* WHAT IS REQUIRED: Select all lines in the records that include "button".

* DATASET ENTRIES:
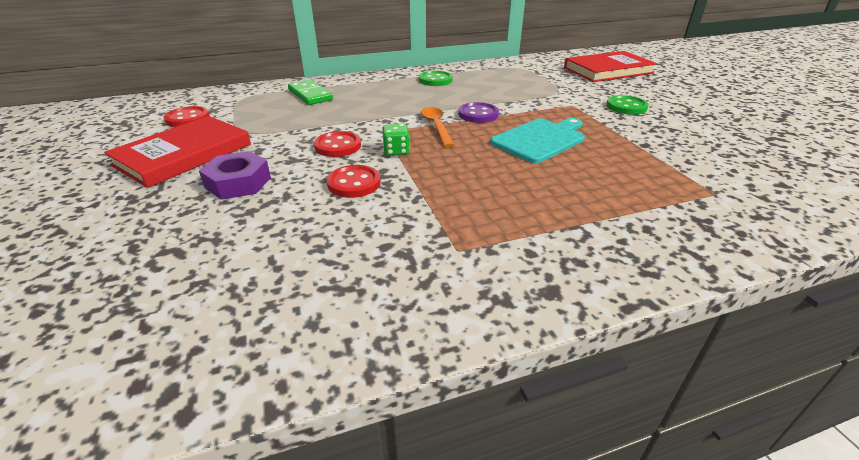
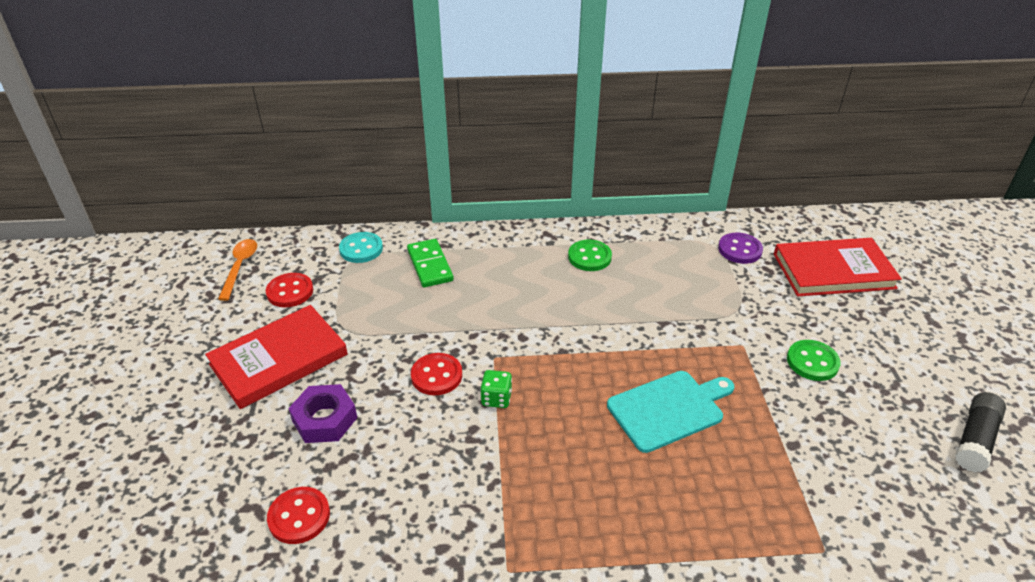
camera: 15 degrees right, 5 degrees up
(248, 93) = (361, 249): none -> turquoise button
(354, 183) = (437, 445): red button -> red button (299, 516)
(436, 126) = (557, 359): orange spoon -> orange spoon (240, 267)
(478, 114) = (615, 343): purple button -> purple button (739, 250)
(763, 126) = (975, 440): none -> black glue stick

* RESPONSE BOX:
(248, 93) = (361, 249): none -> turquoise button
(354, 183) = (437, 445): red button -> red button (299, 516)
(478, 114) = (615, 343): purple button -> purple button (739, 250)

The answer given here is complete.